» **Work to do**:
Please tally the lines in the entries below that contain the string "italic", and reply with the number alone.

» **Collection entries**:
::::

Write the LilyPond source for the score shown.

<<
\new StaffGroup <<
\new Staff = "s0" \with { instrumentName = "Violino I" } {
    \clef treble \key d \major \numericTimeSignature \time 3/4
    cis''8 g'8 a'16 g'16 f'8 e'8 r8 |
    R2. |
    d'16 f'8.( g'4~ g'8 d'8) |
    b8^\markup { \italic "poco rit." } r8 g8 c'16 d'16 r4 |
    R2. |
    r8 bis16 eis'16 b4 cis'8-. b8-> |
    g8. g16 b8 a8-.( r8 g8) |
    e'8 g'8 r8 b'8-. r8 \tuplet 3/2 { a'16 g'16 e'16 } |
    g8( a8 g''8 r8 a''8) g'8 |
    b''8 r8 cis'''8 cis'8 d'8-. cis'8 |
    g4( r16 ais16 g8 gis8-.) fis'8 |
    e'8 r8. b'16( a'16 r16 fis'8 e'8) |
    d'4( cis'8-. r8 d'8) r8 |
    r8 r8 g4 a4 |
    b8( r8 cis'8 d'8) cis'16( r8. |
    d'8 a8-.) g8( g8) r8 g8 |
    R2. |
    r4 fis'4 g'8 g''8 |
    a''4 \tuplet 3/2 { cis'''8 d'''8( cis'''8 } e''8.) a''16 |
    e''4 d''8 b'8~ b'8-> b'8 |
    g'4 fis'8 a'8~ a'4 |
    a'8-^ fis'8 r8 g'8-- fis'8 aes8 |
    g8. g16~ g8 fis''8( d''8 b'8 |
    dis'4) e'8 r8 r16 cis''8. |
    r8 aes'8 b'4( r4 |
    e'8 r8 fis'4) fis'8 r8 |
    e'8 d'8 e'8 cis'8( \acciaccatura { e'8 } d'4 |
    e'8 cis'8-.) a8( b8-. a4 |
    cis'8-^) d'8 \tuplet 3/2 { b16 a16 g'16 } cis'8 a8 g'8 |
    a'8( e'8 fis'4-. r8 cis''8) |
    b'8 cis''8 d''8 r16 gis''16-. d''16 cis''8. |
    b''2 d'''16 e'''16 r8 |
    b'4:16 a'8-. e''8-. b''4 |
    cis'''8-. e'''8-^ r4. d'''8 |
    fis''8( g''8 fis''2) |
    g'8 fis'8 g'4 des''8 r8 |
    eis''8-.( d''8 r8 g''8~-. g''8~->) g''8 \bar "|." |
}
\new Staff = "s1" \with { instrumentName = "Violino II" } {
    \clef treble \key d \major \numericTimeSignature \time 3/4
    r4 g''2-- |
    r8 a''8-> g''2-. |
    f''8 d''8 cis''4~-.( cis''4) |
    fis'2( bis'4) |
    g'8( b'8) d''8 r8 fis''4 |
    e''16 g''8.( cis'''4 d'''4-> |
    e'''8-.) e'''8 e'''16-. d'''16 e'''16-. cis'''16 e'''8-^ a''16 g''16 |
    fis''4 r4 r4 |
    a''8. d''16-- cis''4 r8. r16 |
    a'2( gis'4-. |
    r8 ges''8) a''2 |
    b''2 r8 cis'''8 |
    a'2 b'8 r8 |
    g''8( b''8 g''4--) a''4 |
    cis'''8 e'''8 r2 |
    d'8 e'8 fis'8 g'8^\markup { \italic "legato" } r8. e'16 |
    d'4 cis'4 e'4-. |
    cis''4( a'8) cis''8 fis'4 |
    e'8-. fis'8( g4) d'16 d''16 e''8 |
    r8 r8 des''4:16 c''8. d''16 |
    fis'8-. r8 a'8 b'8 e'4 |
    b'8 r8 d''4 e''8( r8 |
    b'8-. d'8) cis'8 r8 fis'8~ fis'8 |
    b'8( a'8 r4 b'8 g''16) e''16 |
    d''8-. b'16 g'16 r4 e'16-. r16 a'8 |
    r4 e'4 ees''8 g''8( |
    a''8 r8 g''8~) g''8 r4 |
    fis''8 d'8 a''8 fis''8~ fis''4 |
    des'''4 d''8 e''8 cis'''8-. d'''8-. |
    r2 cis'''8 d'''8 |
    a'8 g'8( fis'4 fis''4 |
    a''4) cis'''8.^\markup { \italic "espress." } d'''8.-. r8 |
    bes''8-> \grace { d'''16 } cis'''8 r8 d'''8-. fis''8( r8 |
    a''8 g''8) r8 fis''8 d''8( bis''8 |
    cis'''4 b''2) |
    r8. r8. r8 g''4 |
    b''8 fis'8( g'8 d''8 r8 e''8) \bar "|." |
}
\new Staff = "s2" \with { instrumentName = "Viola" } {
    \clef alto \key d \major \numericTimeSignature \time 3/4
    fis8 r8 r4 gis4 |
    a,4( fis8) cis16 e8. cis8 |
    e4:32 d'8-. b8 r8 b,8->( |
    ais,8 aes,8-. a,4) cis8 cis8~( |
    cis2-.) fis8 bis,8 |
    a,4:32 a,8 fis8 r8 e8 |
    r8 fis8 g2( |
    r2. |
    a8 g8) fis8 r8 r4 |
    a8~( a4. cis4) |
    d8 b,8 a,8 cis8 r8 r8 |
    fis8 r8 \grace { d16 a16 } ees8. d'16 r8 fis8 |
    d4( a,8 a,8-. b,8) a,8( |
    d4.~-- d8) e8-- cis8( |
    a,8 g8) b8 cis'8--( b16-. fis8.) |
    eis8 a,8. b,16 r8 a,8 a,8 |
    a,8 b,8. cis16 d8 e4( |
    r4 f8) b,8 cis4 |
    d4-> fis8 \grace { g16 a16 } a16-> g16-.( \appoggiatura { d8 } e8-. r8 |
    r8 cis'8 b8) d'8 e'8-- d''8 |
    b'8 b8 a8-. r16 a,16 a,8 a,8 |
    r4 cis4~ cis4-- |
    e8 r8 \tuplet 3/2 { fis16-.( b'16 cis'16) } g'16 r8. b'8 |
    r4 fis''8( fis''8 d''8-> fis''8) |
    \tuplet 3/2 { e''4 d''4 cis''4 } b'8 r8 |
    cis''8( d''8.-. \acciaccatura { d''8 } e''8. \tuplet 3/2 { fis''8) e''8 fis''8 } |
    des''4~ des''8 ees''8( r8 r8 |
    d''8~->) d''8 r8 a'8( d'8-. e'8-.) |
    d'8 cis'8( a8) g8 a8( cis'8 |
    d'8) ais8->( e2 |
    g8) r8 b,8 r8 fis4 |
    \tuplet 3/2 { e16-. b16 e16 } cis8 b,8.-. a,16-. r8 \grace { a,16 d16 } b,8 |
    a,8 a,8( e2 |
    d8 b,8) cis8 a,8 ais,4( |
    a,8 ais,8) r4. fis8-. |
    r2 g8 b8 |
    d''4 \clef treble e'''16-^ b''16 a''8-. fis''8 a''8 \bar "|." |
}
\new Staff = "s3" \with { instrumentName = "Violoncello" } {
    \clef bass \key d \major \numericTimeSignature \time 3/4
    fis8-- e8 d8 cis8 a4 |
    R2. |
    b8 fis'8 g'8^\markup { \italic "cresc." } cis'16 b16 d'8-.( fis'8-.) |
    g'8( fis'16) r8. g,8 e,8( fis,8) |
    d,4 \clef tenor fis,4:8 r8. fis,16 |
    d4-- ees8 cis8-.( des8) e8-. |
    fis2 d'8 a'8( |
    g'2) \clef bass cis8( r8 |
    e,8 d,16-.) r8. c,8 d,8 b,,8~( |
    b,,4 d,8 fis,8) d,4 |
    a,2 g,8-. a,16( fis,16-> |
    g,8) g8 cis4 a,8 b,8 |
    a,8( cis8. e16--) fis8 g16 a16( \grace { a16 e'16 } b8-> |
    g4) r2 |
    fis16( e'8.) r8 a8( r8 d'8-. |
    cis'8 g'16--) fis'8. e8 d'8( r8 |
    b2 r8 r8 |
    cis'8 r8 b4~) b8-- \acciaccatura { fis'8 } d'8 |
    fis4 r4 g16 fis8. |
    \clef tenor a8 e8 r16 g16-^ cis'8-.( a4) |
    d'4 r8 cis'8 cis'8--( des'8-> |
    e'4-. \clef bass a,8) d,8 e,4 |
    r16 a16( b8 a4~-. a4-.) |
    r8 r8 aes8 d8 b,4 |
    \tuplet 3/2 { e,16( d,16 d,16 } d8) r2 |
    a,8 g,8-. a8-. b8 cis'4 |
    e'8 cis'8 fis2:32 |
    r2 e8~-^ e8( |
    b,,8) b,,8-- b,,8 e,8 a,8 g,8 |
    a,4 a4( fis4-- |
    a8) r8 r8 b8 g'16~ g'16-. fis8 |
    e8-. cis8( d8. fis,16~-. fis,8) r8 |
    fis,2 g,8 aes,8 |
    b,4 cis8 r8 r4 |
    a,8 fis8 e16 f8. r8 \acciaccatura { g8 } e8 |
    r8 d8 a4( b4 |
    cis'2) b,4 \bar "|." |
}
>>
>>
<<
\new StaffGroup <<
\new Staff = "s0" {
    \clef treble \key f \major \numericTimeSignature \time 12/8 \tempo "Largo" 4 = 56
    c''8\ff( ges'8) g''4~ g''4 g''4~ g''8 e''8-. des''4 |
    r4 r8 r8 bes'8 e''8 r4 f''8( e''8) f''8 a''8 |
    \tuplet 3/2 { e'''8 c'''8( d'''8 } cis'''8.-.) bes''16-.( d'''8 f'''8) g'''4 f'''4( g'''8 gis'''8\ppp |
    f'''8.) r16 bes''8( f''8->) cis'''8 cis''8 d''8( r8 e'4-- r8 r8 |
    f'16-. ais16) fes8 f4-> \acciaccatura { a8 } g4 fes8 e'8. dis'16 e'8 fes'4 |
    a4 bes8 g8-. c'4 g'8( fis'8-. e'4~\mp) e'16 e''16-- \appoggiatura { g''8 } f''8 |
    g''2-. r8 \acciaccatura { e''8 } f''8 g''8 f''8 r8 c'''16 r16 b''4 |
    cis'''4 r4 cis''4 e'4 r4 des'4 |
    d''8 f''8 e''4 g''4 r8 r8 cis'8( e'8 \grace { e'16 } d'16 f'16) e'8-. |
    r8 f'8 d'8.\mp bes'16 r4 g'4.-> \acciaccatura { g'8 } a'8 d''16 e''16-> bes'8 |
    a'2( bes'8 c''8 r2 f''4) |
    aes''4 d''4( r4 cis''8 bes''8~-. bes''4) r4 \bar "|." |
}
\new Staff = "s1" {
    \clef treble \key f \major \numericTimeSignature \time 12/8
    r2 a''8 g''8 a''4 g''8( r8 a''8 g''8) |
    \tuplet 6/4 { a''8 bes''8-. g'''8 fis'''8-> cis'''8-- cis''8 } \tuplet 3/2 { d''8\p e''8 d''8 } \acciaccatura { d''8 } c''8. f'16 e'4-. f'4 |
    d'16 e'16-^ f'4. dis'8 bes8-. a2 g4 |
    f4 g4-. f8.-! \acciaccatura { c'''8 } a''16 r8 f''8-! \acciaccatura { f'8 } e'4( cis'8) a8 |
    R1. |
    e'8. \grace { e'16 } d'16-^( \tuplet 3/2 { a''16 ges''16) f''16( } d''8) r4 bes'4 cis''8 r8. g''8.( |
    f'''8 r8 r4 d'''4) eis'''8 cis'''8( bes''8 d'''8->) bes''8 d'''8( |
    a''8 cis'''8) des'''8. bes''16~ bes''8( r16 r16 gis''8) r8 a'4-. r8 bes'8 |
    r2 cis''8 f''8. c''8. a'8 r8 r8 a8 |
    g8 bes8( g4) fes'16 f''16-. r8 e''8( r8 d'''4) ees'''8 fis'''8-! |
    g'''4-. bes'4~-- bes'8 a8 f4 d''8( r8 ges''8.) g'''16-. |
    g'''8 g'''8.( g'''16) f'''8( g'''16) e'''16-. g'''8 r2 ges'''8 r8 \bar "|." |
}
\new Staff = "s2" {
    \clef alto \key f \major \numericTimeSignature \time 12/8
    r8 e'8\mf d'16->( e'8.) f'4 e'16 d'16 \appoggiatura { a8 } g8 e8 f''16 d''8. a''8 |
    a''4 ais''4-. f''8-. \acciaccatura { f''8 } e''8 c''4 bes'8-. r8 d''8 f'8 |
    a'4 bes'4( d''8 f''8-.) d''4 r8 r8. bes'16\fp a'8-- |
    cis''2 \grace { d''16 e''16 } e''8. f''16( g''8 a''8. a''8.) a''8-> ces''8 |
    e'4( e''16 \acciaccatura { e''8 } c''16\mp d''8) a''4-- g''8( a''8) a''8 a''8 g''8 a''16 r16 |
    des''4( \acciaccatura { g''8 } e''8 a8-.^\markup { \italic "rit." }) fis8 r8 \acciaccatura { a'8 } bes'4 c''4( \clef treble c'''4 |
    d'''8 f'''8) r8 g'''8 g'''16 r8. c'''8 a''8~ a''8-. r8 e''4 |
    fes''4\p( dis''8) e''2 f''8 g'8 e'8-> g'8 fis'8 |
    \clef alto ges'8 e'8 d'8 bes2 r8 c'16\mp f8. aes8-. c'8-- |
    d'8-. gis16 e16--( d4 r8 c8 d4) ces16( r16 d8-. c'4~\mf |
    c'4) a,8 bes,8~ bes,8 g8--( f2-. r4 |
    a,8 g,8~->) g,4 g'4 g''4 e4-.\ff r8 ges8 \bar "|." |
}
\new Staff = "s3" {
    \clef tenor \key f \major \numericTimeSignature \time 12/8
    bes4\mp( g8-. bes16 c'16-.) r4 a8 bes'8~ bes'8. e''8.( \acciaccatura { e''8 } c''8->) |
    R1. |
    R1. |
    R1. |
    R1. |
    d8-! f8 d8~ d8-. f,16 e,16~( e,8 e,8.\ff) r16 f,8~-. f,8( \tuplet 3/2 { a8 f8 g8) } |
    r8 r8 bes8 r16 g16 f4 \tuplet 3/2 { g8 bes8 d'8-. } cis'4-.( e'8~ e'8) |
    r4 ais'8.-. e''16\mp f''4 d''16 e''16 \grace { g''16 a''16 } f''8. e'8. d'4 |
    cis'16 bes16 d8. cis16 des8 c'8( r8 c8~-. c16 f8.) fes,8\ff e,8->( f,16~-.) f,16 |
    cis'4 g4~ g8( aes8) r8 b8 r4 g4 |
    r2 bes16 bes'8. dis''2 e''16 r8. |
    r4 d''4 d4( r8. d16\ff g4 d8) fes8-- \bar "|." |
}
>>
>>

::::

» **Finished exercise**:
5